> WHAT THE TASK REQUIRES
Look through the data and write out every line with the word "turquoise" in it.

> SOURCE INFORMATION
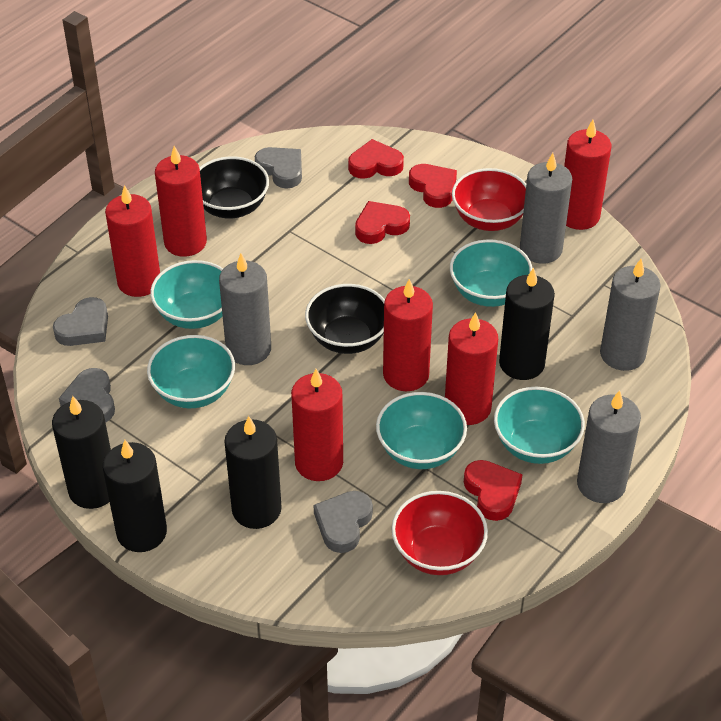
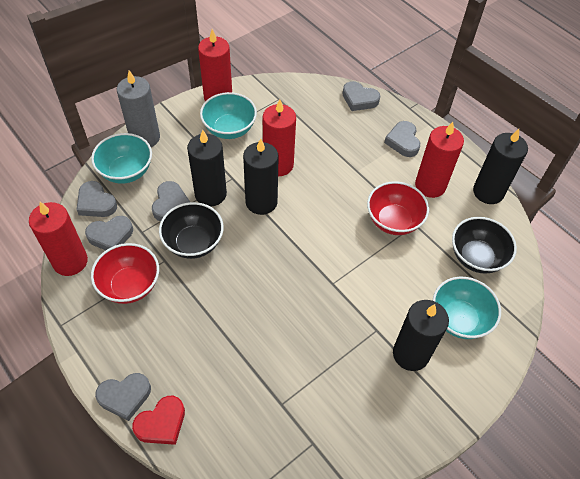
grey candle: 4 -> 1
grey heart: 4 -> 6
red candle: 6 -> 4
red heart: 4 -> 1
turquoise bowl: 5 -> 3

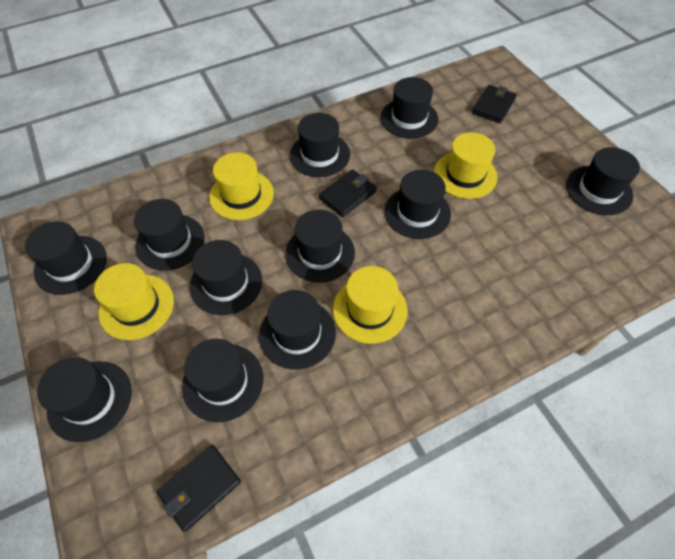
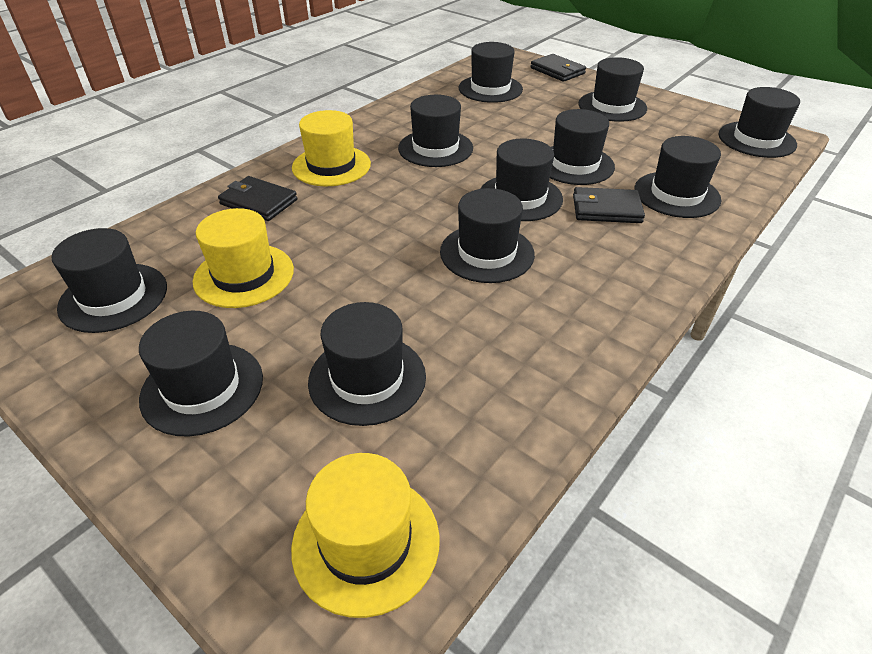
yellow hat: 4 -> 3

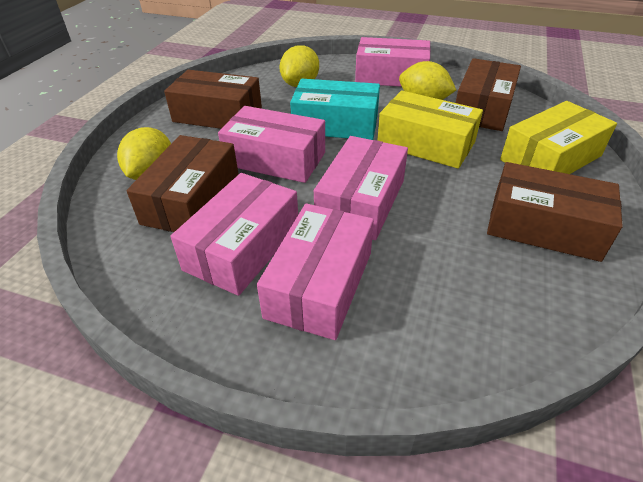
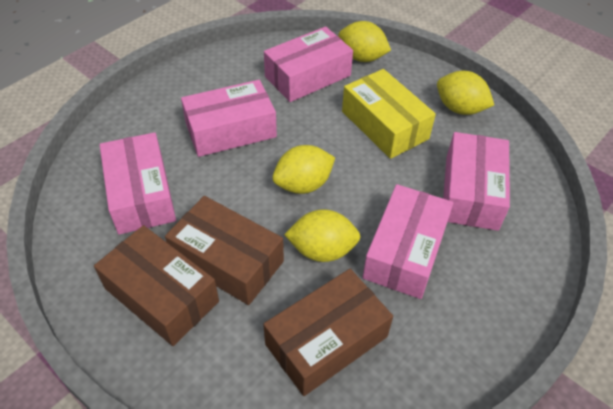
brown box: 4 -> 3
turquoise box: 1 -> 0
yellow box: 2 -> 1
yellow lemon: 3 -> 4

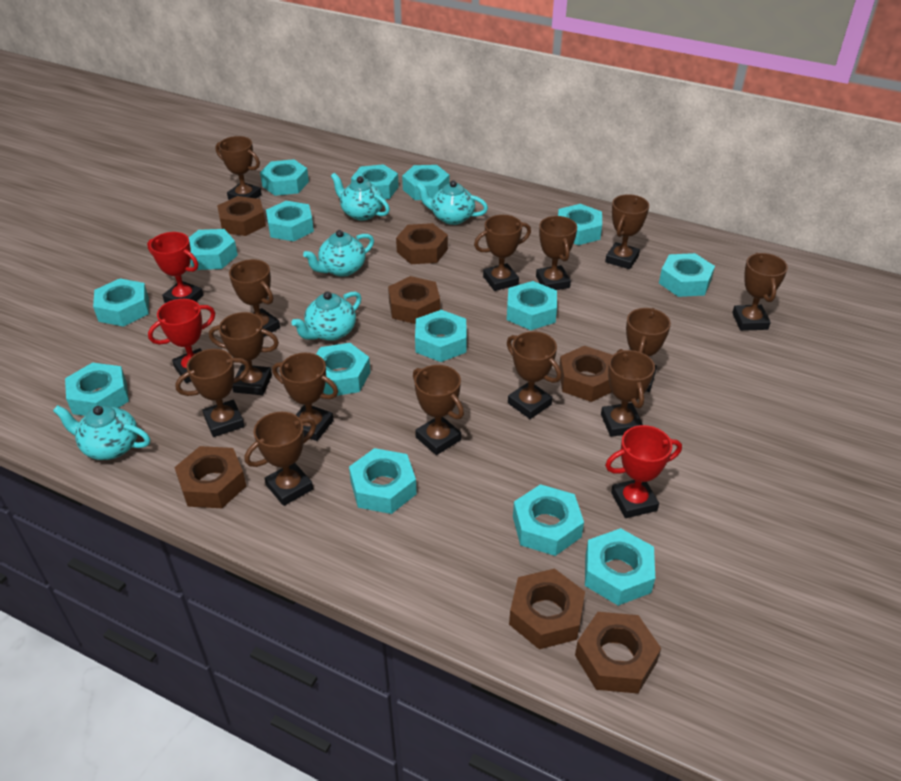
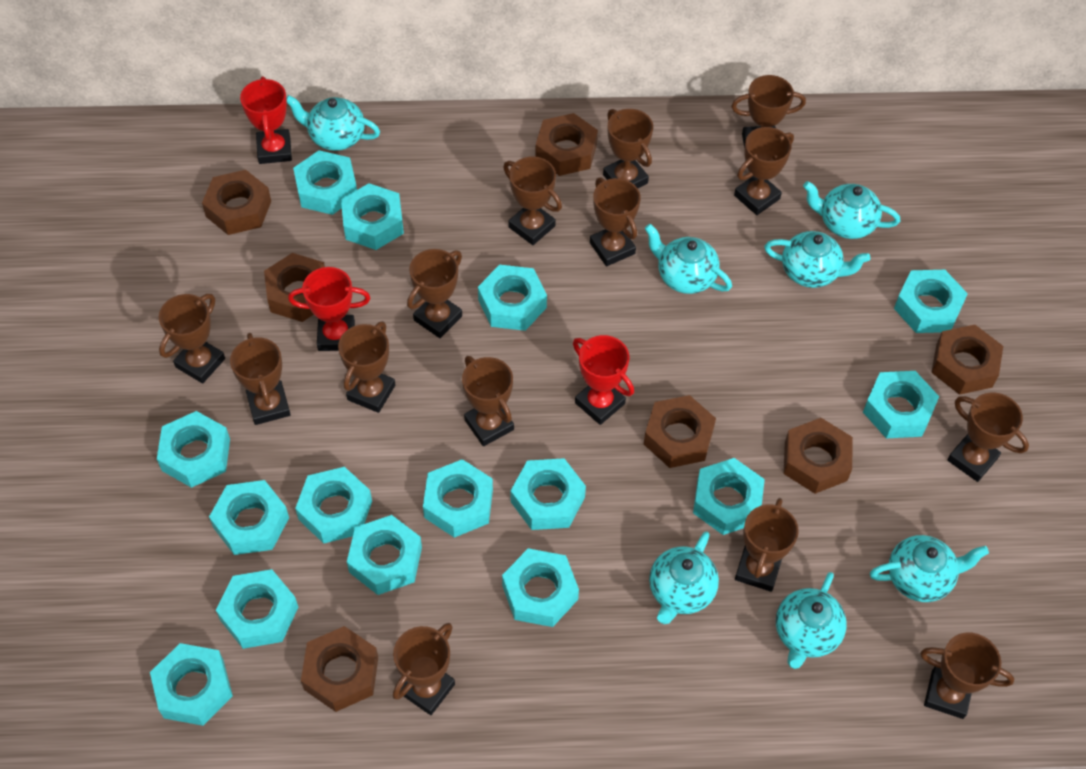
turquoise teapot: 5 -> 7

> RESPONSE TO THIS TASK
turquoise bowl: 5 -> 3
turquoise box: 1 -> 0
turquoise teapot: 5 -> 7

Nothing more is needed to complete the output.